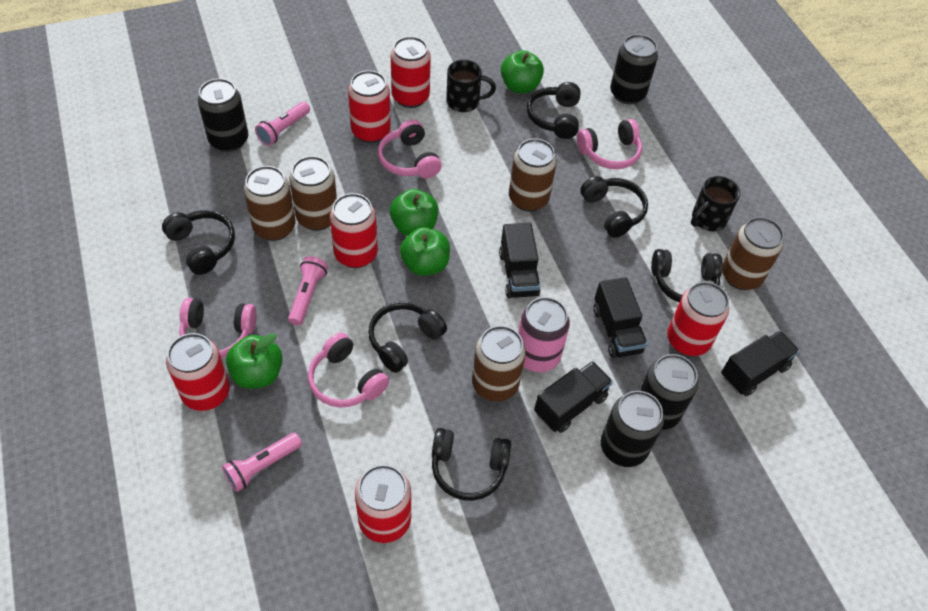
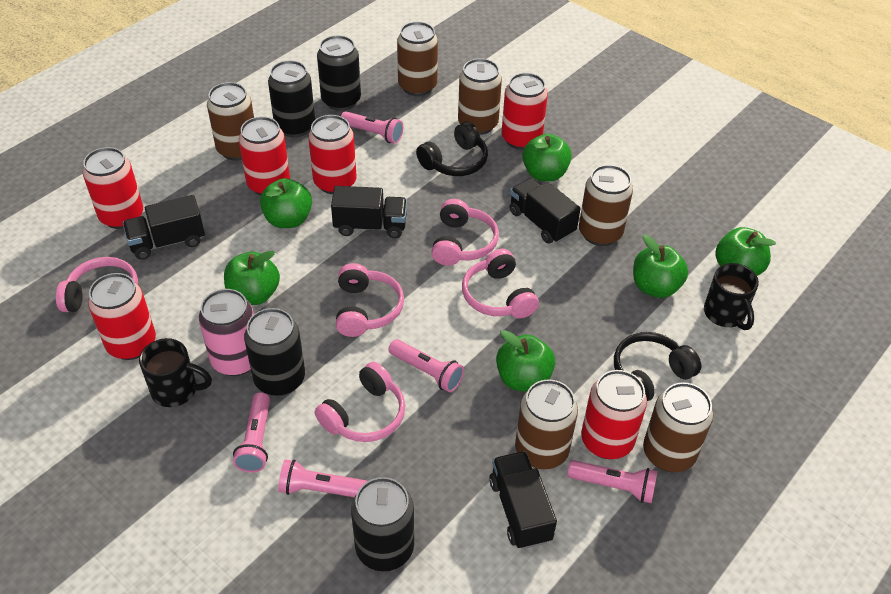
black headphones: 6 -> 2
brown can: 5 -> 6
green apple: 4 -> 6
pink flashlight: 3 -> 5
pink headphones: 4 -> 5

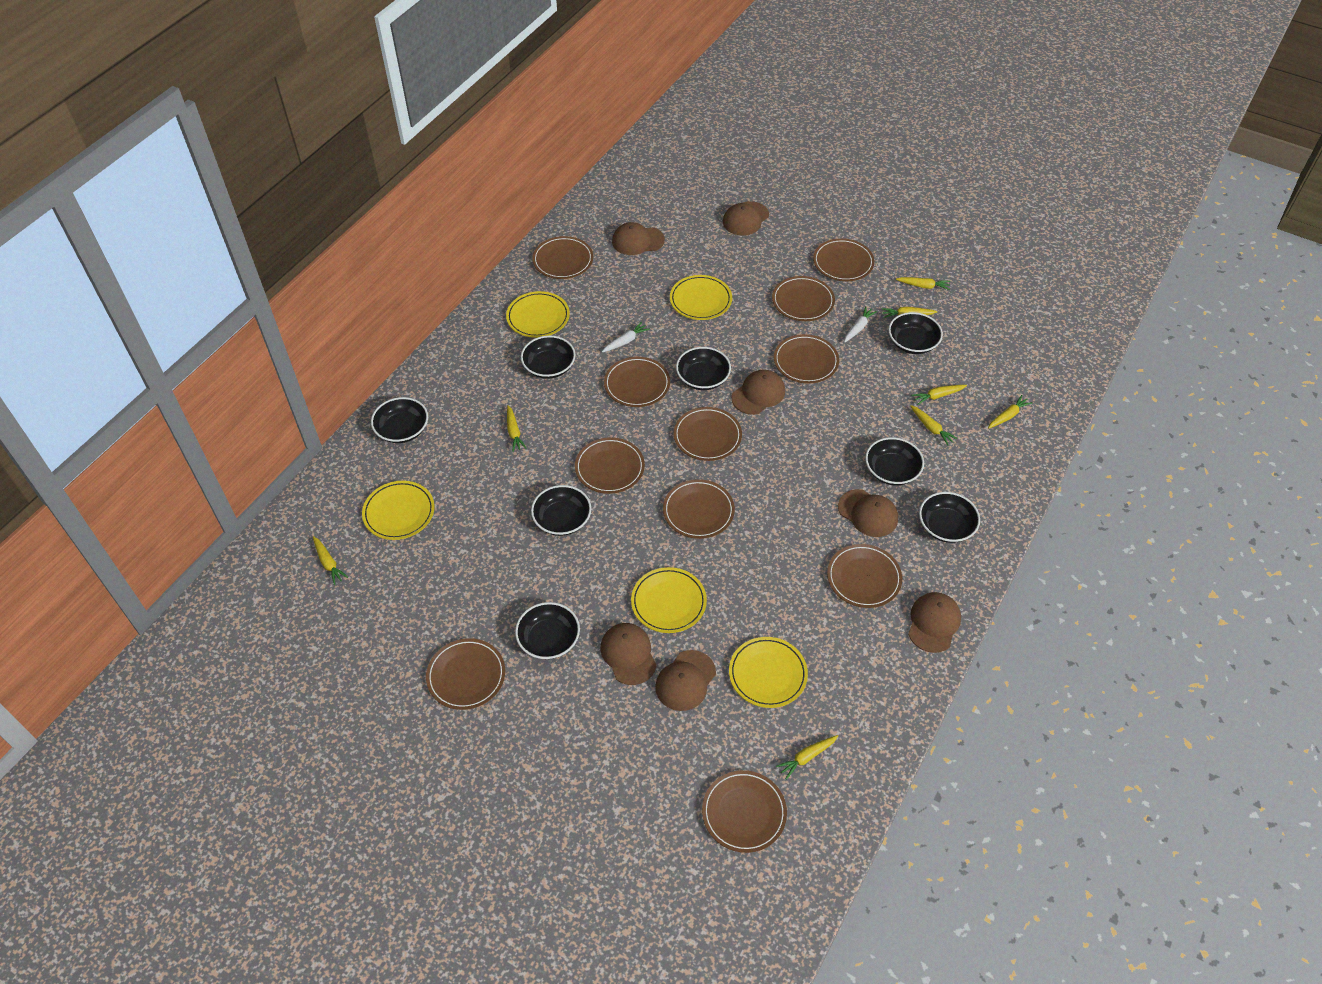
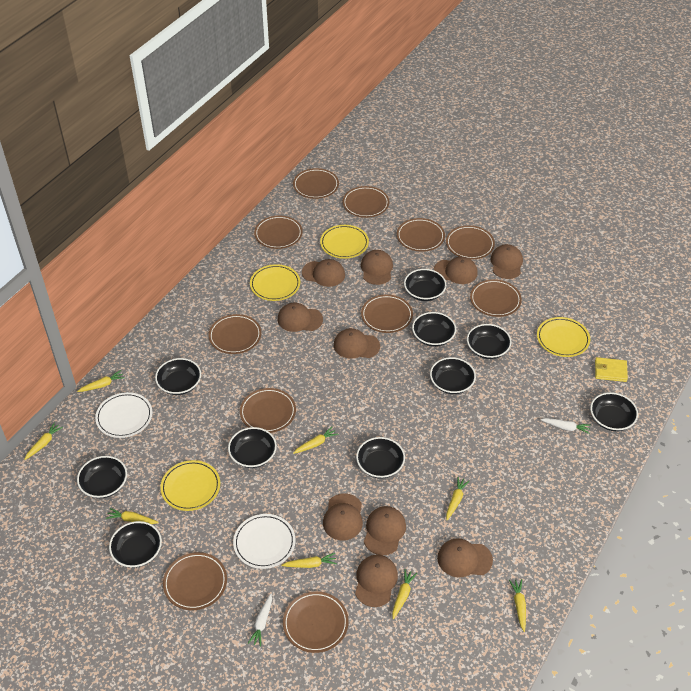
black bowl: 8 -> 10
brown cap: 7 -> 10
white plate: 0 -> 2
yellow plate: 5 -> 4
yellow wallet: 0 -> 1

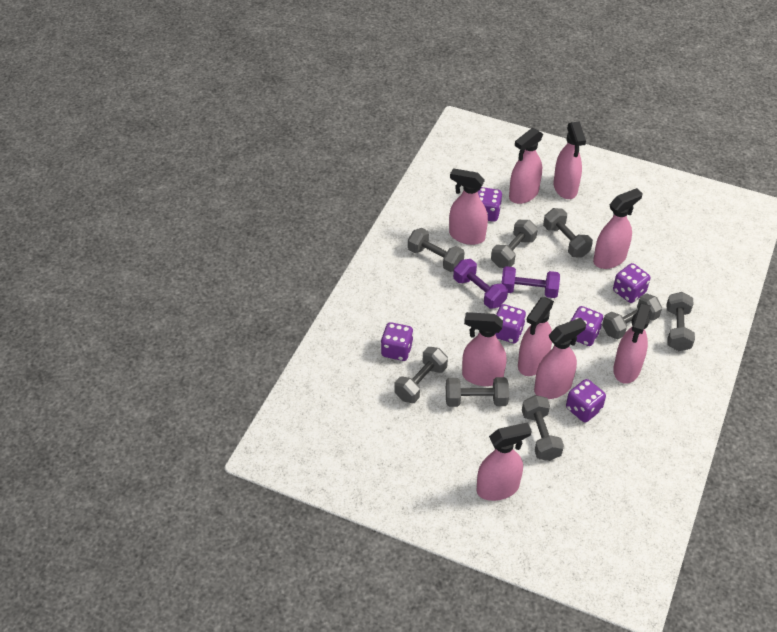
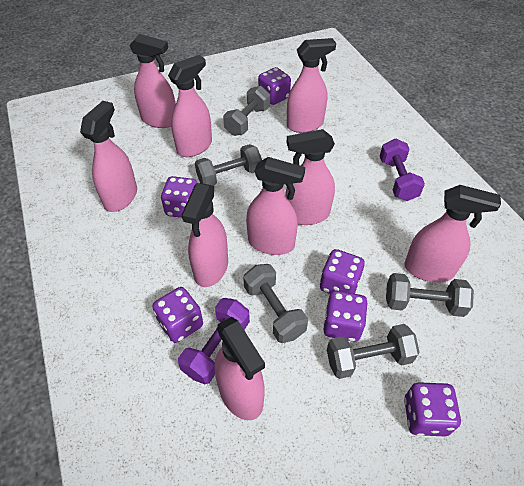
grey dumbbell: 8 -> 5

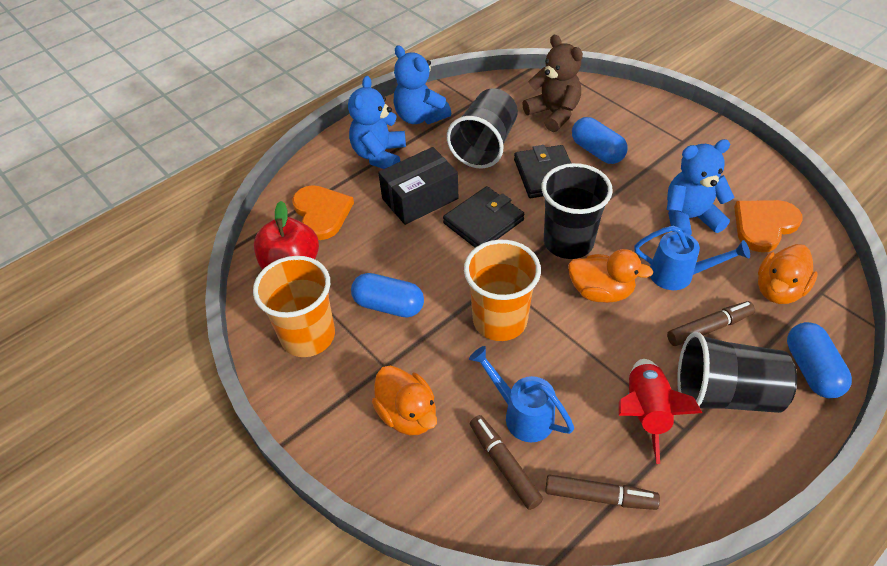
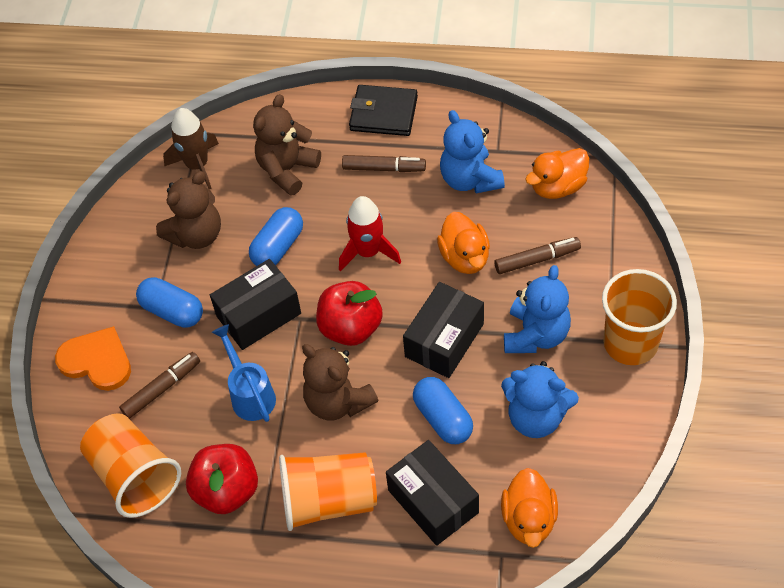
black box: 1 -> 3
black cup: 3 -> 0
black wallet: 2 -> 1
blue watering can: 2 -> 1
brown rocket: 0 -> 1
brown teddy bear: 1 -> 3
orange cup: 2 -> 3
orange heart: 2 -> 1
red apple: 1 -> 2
==================================================
* **AIM OF THE TASK**: The copy has to start at the line that contains "brown can: 5 -> 6" and end at the last line of the material above, matching the original exactly and holding no pictures.

* **FINISHED TASK**:
brown can: 5 -> 6
green apple: 4 -> 6
pink flashlight: 3 -> 5
pink headphones: 4 -> 5

black bowl: 8 -> 10
brown cap: 7 -> 10
white plate: 0 -> 2
yellow plate: 5 -> 4
yellow wallet: 0 -> 1

grey dumbbell: 8 -> 5

black box: 1 -> 3
black cup: 3 -> 0
black wallet: 2 -> 1
blue watering can: 2 -> 1
brown rocket: 0 -> 1
brown teddy bear: 1 -> 3
orange cup: 2 -> 3
orange heart: 2 -> 1
red apple: 1 -> 2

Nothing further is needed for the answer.